[Items from a data source]
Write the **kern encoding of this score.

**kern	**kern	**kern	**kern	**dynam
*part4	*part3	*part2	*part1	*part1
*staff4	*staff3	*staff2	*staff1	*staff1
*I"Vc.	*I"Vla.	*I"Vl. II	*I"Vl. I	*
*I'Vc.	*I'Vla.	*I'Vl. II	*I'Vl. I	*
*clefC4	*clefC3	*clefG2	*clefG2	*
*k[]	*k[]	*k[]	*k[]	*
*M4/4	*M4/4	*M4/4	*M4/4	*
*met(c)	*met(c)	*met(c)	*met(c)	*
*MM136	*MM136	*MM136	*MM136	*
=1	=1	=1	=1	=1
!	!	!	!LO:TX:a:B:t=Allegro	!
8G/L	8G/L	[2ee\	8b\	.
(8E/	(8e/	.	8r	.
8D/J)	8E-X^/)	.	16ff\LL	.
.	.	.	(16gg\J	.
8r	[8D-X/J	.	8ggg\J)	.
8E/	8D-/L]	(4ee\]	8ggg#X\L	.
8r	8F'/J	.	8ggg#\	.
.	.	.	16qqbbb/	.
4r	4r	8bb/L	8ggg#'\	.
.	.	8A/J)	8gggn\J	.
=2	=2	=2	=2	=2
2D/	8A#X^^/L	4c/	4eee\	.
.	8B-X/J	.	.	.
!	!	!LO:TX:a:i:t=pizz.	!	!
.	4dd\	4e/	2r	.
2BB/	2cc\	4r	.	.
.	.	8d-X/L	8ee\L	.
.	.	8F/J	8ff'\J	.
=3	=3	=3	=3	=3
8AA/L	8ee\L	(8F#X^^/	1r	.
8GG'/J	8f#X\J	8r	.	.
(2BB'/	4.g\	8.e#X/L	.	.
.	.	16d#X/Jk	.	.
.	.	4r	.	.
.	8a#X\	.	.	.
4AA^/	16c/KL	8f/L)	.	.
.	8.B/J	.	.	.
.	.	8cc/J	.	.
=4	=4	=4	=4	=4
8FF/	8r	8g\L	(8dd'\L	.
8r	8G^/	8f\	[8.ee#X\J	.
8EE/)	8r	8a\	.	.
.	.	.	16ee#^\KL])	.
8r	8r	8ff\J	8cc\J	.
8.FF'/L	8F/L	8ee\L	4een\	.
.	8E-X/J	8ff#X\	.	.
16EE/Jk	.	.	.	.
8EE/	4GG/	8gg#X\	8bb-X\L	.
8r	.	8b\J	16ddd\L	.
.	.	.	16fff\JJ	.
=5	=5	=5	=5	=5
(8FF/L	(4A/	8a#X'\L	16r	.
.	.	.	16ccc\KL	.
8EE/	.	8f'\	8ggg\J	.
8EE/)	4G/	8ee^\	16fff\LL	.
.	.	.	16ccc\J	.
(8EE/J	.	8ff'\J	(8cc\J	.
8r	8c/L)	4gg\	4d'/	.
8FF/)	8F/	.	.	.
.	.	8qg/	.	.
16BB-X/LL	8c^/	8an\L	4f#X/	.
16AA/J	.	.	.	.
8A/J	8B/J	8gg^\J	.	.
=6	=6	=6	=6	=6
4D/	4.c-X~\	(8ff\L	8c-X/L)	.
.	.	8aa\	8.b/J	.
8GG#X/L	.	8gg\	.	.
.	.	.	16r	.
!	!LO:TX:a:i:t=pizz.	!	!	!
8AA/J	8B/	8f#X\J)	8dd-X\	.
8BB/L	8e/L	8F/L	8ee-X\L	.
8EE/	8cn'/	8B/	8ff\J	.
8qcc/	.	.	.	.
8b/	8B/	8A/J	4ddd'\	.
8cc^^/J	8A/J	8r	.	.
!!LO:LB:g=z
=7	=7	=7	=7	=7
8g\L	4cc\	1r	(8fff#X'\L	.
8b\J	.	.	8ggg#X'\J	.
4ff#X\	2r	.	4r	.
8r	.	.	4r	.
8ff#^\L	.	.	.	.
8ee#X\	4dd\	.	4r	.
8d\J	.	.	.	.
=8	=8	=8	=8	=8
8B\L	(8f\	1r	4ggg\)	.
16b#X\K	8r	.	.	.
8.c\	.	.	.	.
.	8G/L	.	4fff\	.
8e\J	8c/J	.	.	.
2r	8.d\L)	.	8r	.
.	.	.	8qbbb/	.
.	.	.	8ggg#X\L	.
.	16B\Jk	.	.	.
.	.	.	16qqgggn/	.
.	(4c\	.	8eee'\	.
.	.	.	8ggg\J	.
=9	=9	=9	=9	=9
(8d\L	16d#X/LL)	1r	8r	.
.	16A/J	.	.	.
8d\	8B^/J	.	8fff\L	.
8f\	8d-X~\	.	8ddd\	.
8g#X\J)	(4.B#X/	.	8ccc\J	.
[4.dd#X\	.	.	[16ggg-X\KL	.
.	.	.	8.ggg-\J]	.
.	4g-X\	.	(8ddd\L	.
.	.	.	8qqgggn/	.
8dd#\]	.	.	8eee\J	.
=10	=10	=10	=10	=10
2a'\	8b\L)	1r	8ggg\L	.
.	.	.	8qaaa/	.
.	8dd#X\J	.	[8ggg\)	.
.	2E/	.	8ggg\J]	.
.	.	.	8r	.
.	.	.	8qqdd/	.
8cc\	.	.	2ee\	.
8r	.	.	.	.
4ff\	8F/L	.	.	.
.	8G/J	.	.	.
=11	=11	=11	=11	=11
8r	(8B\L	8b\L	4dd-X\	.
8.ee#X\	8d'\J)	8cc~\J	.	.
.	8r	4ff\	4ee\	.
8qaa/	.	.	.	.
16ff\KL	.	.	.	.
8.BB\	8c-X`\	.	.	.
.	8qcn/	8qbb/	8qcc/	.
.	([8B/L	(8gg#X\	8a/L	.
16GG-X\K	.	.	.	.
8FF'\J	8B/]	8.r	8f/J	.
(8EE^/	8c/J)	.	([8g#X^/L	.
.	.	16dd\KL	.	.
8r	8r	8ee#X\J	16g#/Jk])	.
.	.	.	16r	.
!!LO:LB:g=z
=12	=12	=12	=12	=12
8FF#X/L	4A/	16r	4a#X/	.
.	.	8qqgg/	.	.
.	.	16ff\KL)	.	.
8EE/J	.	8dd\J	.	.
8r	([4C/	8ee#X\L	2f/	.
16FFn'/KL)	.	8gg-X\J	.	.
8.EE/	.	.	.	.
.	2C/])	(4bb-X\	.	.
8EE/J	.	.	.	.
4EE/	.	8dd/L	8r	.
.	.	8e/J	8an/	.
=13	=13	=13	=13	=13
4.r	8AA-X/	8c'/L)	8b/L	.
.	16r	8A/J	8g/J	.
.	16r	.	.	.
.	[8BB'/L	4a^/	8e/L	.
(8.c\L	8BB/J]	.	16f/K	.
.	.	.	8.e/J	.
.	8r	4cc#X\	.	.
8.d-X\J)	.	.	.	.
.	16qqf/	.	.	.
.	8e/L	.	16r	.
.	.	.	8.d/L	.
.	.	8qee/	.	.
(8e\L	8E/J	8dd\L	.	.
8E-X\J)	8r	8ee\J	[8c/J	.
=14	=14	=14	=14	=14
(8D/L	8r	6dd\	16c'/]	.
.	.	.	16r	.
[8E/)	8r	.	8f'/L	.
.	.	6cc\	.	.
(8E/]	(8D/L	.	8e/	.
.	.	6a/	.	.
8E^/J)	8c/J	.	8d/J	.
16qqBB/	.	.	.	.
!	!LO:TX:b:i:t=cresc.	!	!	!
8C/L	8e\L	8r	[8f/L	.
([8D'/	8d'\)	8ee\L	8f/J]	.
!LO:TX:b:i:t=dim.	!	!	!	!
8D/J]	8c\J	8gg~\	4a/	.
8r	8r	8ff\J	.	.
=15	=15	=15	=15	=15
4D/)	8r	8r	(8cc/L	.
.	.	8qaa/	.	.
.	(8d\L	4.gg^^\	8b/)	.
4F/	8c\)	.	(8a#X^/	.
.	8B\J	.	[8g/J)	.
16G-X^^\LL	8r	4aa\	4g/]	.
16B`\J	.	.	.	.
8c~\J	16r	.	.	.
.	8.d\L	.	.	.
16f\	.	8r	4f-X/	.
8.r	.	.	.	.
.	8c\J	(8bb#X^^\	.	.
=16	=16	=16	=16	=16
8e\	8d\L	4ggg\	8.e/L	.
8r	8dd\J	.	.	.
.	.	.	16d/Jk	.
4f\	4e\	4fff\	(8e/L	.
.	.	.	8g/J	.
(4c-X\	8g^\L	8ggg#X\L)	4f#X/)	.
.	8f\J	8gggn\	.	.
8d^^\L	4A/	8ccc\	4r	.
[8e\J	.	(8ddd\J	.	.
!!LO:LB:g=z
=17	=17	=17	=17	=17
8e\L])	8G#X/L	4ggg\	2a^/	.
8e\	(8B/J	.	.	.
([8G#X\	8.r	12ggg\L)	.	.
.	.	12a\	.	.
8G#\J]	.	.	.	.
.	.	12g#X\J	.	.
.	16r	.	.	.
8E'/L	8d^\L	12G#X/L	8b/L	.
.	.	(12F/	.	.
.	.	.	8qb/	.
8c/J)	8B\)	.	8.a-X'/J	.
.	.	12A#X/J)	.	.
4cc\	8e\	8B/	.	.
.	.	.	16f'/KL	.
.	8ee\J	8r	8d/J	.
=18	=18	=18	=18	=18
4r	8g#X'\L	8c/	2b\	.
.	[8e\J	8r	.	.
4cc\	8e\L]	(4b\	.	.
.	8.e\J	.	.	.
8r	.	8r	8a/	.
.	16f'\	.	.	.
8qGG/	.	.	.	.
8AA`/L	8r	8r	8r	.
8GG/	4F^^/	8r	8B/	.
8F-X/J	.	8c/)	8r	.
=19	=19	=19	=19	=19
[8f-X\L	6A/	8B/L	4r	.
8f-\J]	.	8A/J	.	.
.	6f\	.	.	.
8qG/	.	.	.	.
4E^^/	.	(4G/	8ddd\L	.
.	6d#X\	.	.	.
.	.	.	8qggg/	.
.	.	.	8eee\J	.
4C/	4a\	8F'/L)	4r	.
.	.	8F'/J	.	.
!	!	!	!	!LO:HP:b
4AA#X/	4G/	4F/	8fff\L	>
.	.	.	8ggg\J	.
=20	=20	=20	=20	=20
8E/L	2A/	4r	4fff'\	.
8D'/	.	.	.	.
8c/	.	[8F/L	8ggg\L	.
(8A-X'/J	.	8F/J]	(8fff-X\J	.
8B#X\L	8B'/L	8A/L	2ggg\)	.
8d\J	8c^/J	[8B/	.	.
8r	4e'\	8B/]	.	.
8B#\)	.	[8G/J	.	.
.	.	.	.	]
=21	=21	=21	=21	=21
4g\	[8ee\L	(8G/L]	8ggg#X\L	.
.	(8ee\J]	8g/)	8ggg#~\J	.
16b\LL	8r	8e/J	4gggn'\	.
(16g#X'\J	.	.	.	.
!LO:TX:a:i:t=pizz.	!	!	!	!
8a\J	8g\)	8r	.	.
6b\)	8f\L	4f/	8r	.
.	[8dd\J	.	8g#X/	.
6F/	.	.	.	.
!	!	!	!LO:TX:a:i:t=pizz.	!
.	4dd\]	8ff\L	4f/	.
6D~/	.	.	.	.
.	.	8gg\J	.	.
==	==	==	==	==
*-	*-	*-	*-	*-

Your task: Pull out each line of the material above that contains the string "kern", matching case exactly.

Complete response:
Write the **kern encoding of this score.
**kern	**kern	**kern	**kern	**dynam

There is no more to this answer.